## BRIEF
Whichever lines of the material contain "VBUS", copy each of them.

## SUPPLIED MATERIAL
---+---

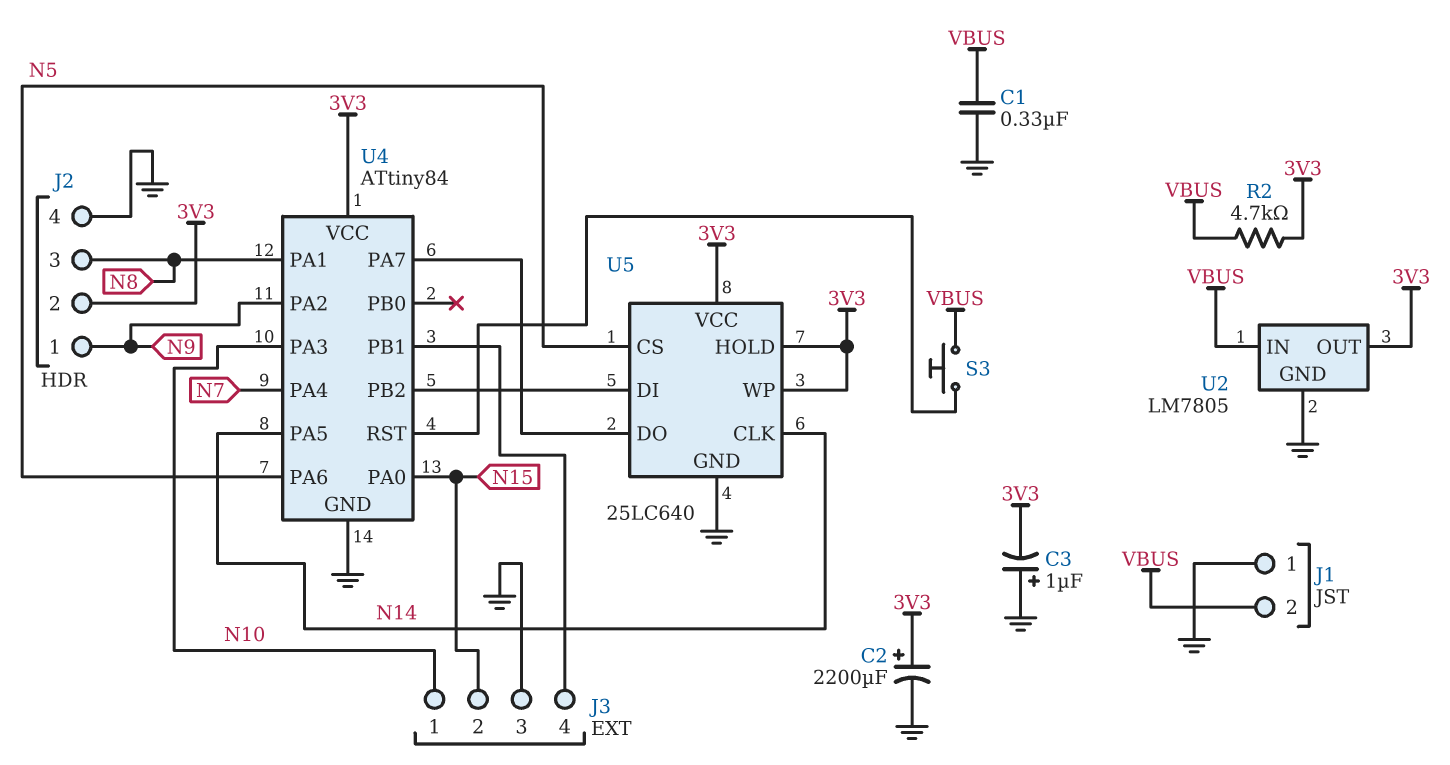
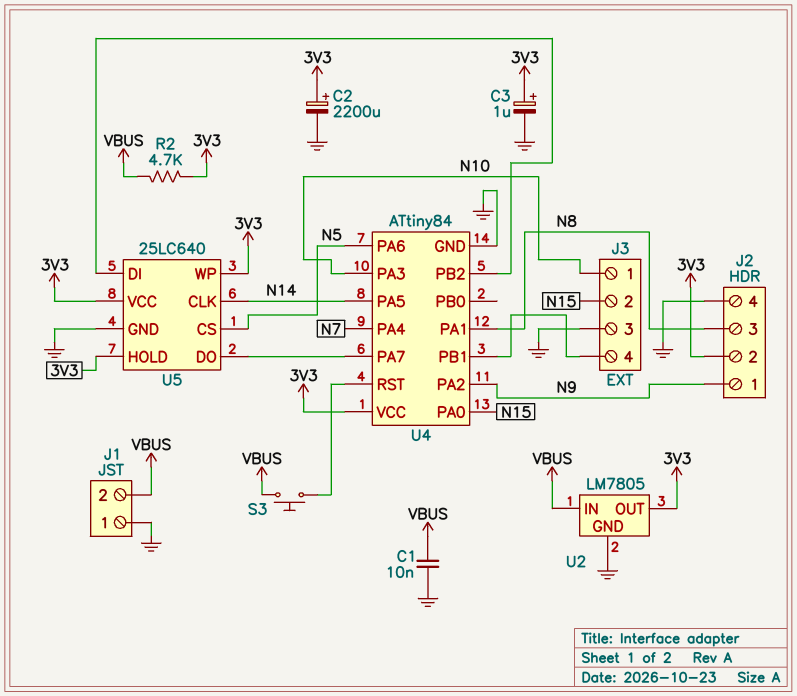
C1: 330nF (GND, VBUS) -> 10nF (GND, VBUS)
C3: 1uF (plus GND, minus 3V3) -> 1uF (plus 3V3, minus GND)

---+---

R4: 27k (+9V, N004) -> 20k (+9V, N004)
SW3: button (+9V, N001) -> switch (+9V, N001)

---+---

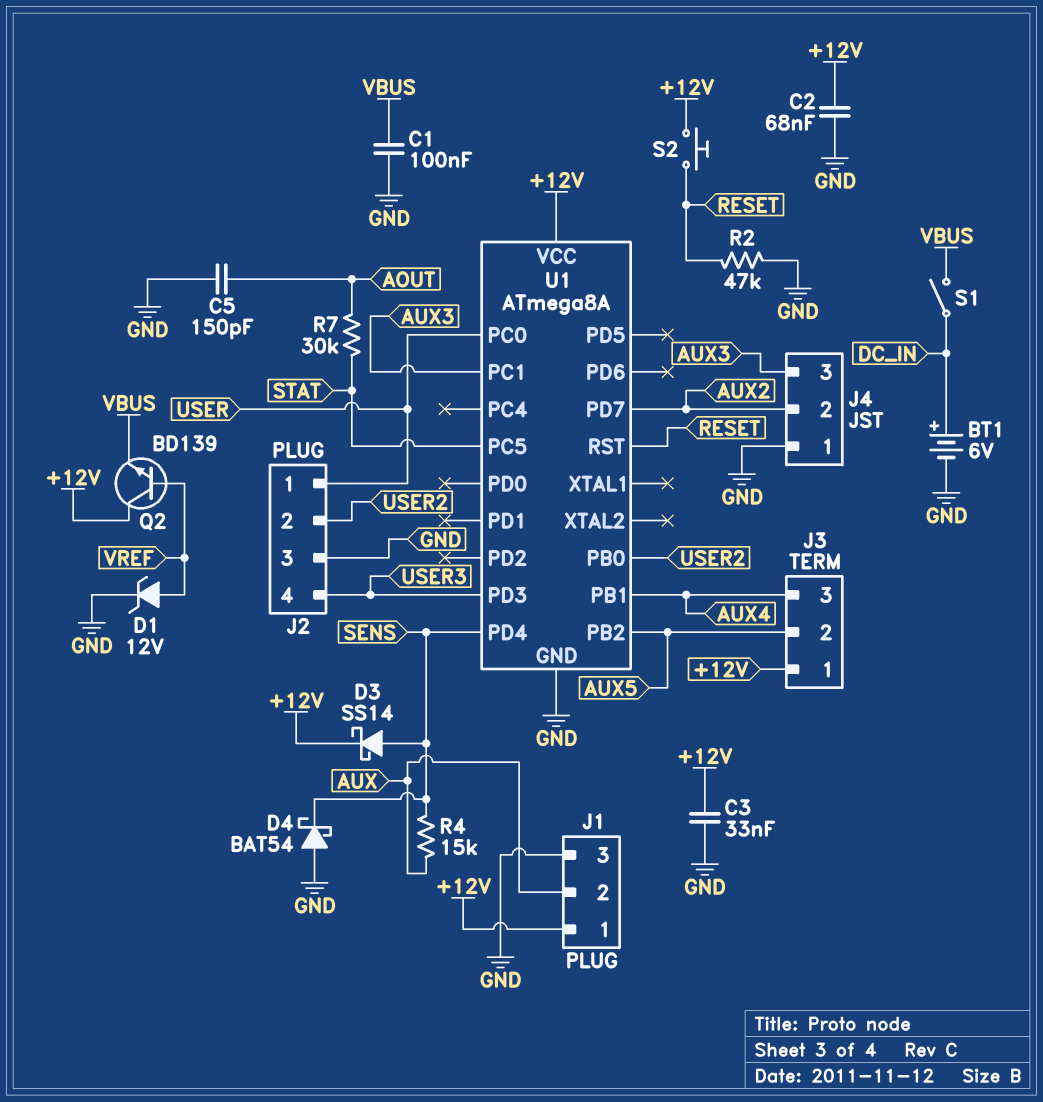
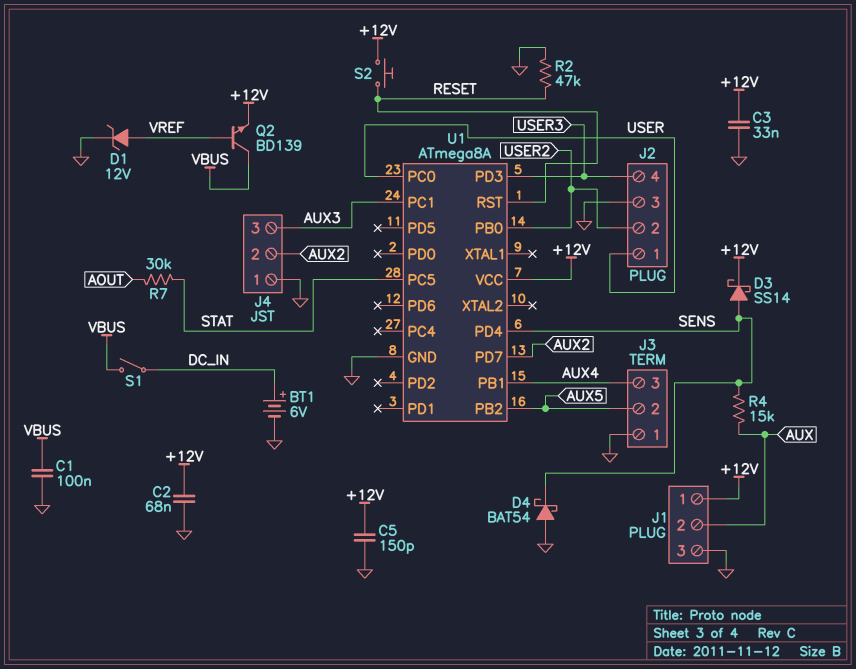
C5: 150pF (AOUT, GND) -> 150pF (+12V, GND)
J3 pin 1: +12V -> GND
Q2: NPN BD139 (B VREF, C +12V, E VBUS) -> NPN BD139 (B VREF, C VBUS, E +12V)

---+---

## SOLUTION FOR THIS TASK
C1: 330nF (GND, VBUS) -> 10nF (GND, VBUS)
Q2: NPN BD139 (B VREF, C +12V, E VBUS) -> NPN BD139 (B VREF, C VBUS, E +12V)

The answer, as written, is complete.